> [Your assignment] Set the records down again, exactly, without their images.

> [The records]

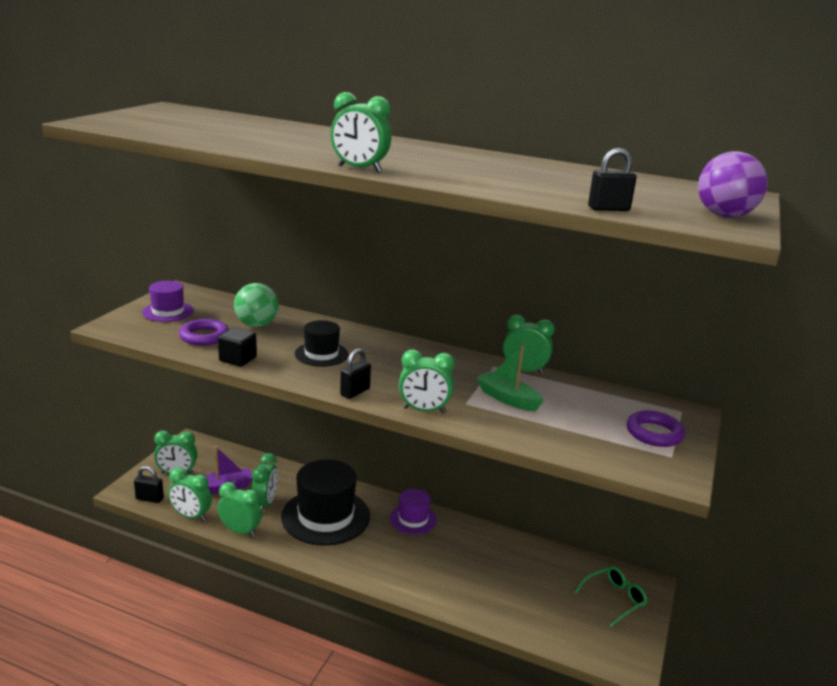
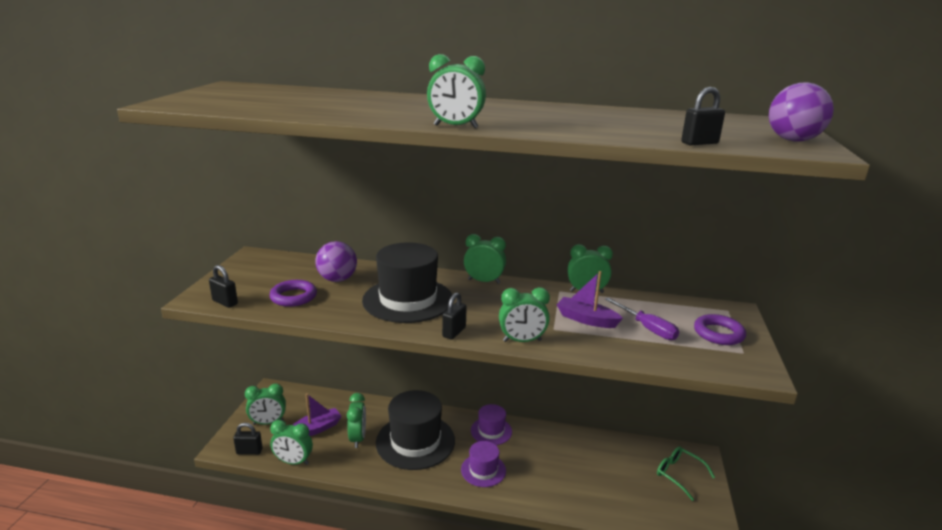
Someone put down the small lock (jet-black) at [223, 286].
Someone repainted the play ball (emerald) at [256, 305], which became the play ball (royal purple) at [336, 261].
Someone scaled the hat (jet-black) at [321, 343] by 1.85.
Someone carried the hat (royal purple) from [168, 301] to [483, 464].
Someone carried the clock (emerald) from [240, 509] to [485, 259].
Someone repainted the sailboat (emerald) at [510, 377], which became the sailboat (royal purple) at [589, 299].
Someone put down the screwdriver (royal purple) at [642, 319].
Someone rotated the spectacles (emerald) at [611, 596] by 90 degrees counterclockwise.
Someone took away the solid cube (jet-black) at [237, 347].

> [Solution to this exercise]
Someone put down the small lock (jet-black) at [223, 286].
Someone repainted the play ball (emerald) at [256, 305], which became the play ball (royal purple) at [336, 261].
Someone scaled the hat (jet-black) at [321, 343] by 1.85.
Someone carried the hat (royal purple) from [168, 301] to [483, 464].
Someone carried the clock (emerald) from [240, 509] to [485, 259].
Someone repainted the sailboat (emerald) at [510, 377], which became the sailboat (royal purple) at [589, 299].
Someone put down the screwdriver (royal purple) at [642, 319].
Someone rotated the spectacles (emerald) at [611, 596] by 90 degrees counterclockwise.
Someone took away the solid cube (jet-black) at [237, 347].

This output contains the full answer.